• _EXERCISE BRIEF_: Below are the entries; transcribe them exactly and drop every picture.

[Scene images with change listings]
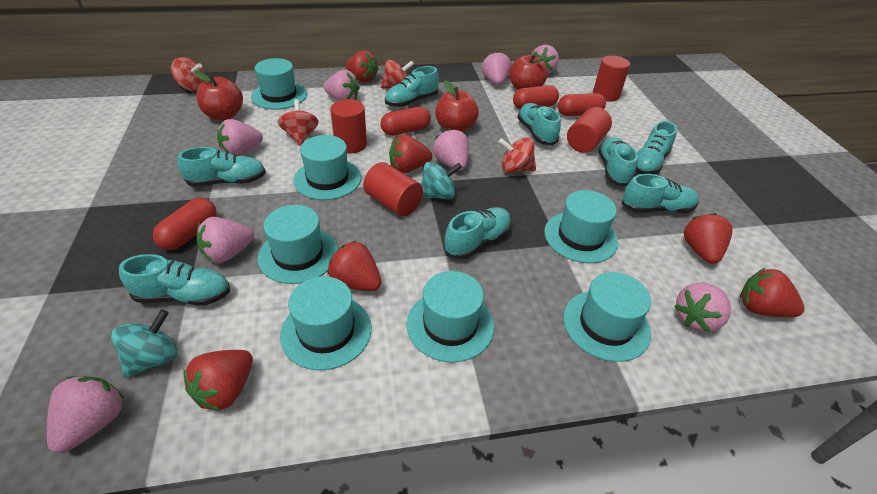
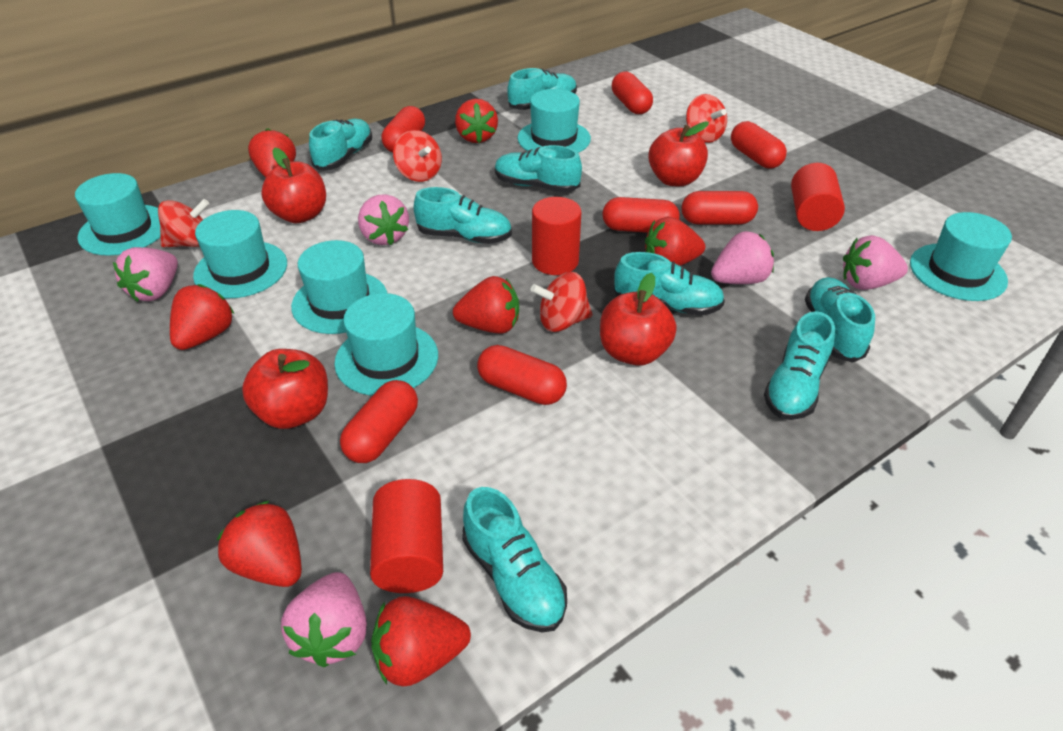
pink strawberry: 8 -> 5
red apple: 3 -> 4
red capsule: 4 -> 7
red cylinder: 4 -> 3
red strawberry: 6 -> 7
turquoise hat: 7 -> 6
turquoise spinning top: 2 -> 0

• _EXERCISE RESPONSE_:
pink strawberry: 8 -> 5
red apple: 3 -> 4
red capsule: 4 -> 7
red cylinder: 4 -> 3
red strawberry: 6 -> 7
turquoise hat: 7 -> 6
turquoise spinning top: 2 -> 0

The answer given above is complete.